What the exercise asks
Send each entry back exactly as given, pictures excluded.

Recorded information
=-=-=

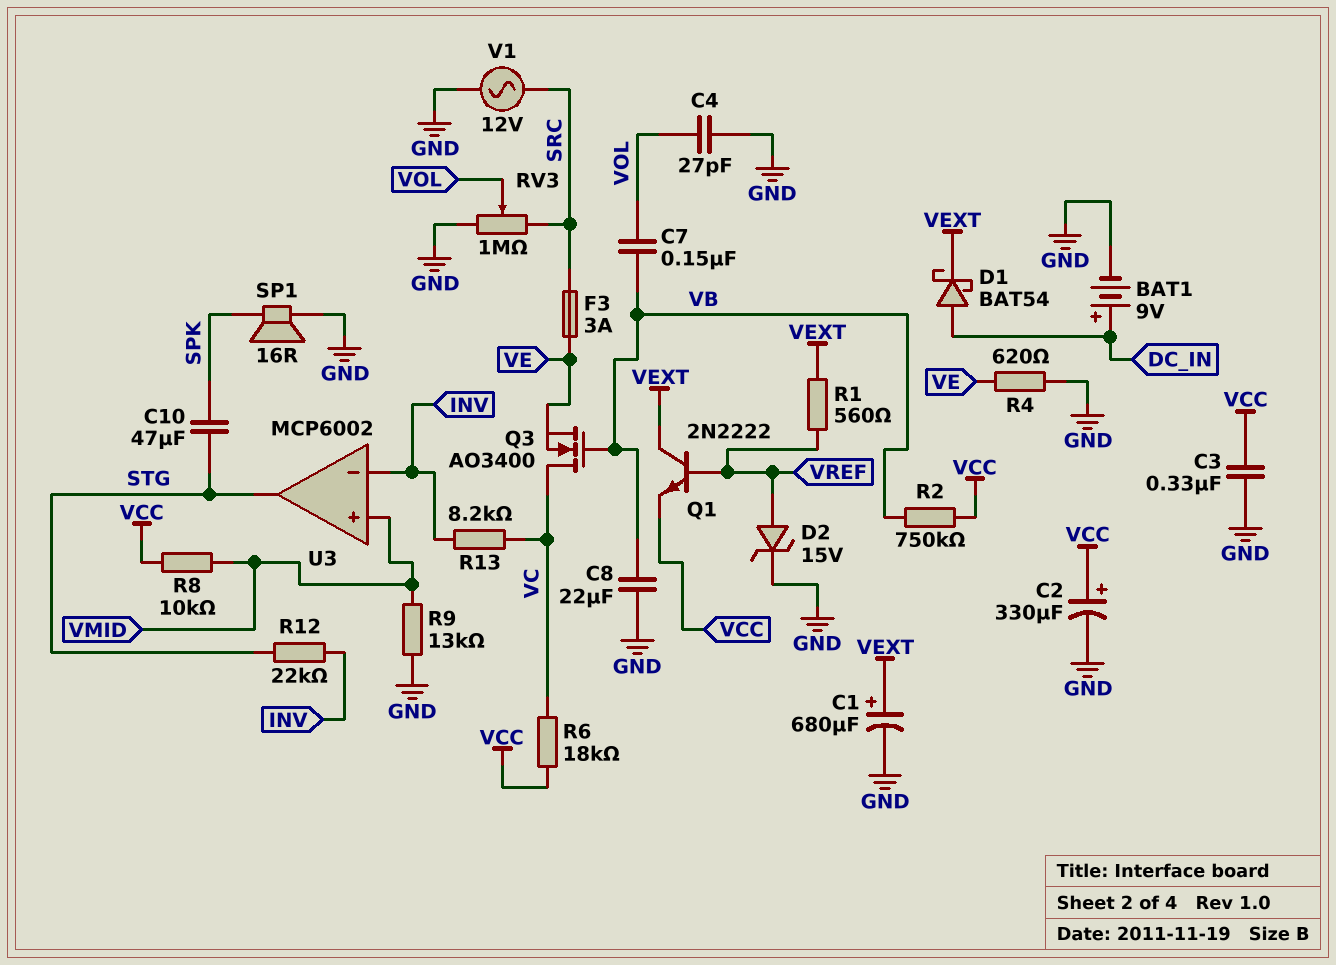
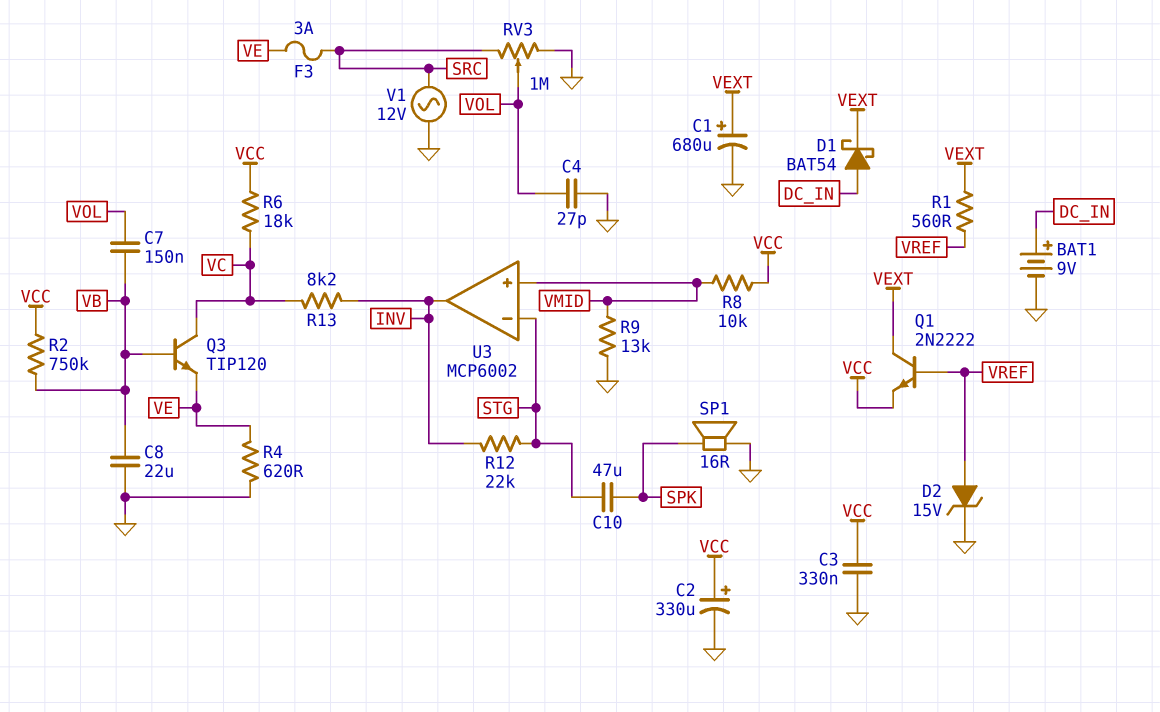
Q3: NMOS AO3400 (G VB, D VC, S VE) -> NPN TIP120 (B VB, C VC, E VE)
U3 pin in-: INV -> STG
U3 pin out: STG -> INV

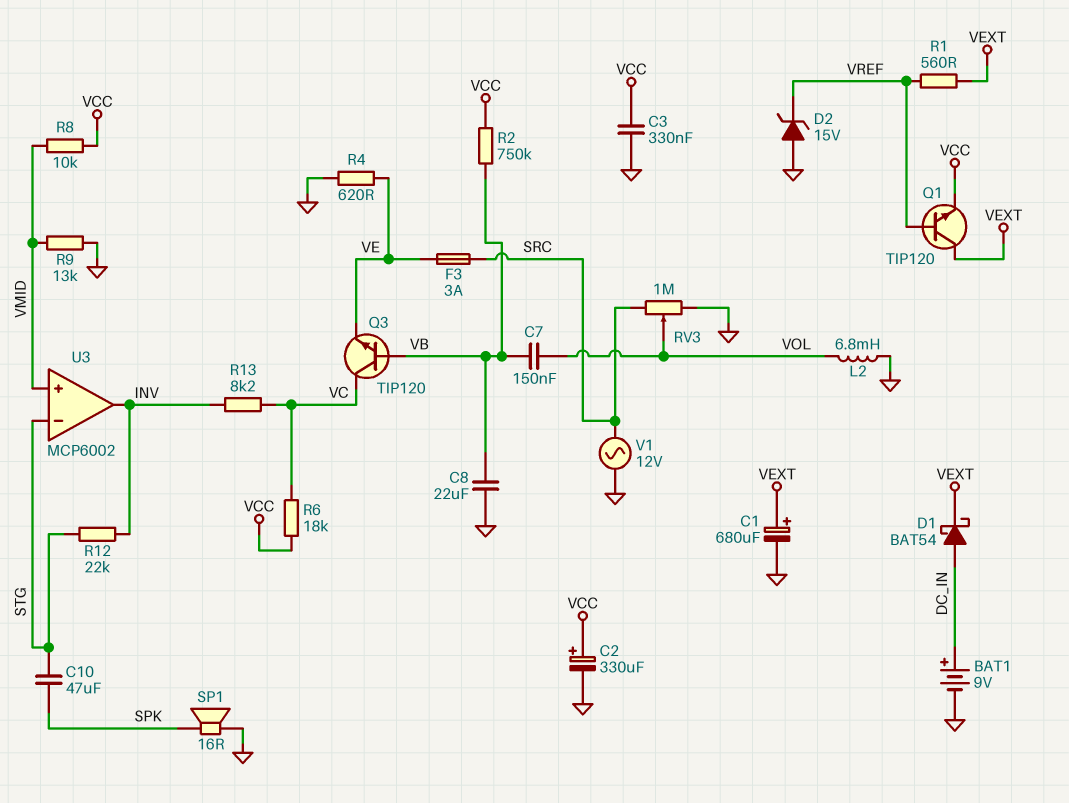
C4: 27pF (GND, VOL) -> none
D2: zener 15V (A VREF, K GND) -> zener 15V (A GND, K VREF)
L2: none -> 6.8mH (GND, VOL)
Q1: NPN 2N2222 (B VREF, C VEXT, E VCC) -> NPN TIP120 (B VREF, C VEXT, E VCC)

=-=-=

Solution to this exercise
Q3: NMOS AO3400 (G VB, D VC, S VE) -> NPN TIP120 (B VB, C VC, E VE)
U3 pin in-: INV -> STG
U3 pin out: STG -> INV

C4: 27pF (GND, VOL) -> none
D2: zener 15V (A VREF, K GND) -> zener 15V (A GND, K VREF)
L2: none -> 6.8mH (GND, VOL)
Q1: NPN 2N2222 (B VREF, C VEXT, E VCC) -> NPN TIP120 (B VREF, C VEXT, E VCC)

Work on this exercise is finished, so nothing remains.